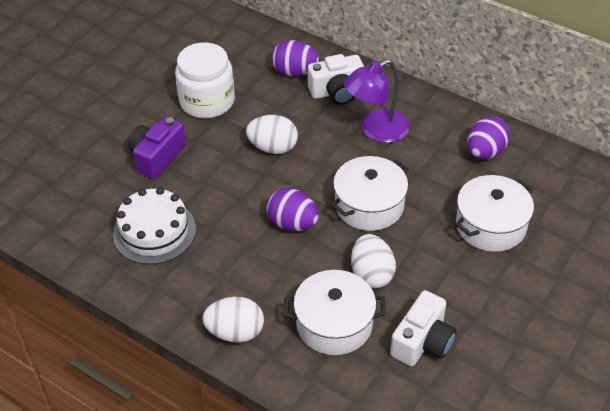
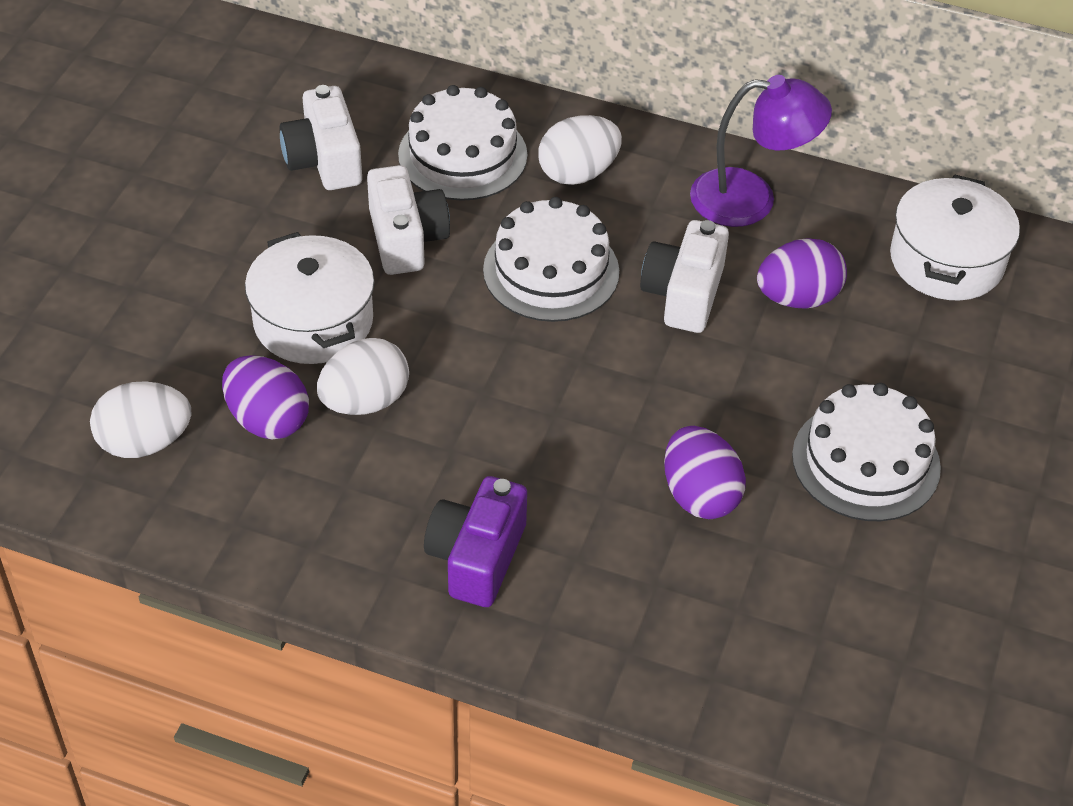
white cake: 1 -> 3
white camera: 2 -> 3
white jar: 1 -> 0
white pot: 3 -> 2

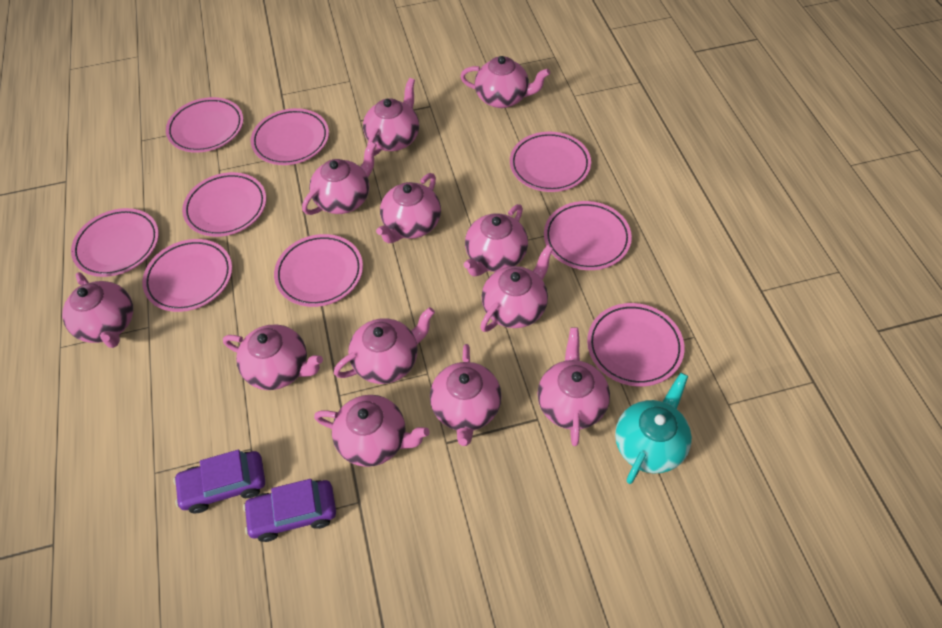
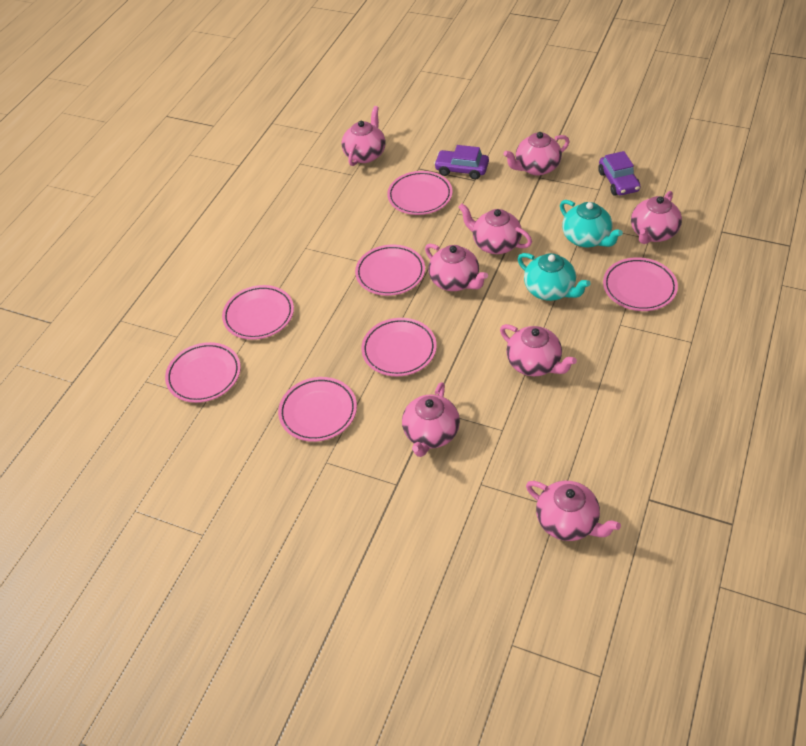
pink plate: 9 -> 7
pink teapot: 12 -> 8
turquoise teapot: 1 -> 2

-*-*-

Activity
Copy the material above exactly and drop the pictures.

Output of the exercise
white cake: 1 -> 3
white camera: 2 -> 3
white jar: 1 -> 0
white pot: 3 -> 2

pink plate: 9 -> 7
pink teapot: 12 -> 8
turquoise teapot: 1 -> 2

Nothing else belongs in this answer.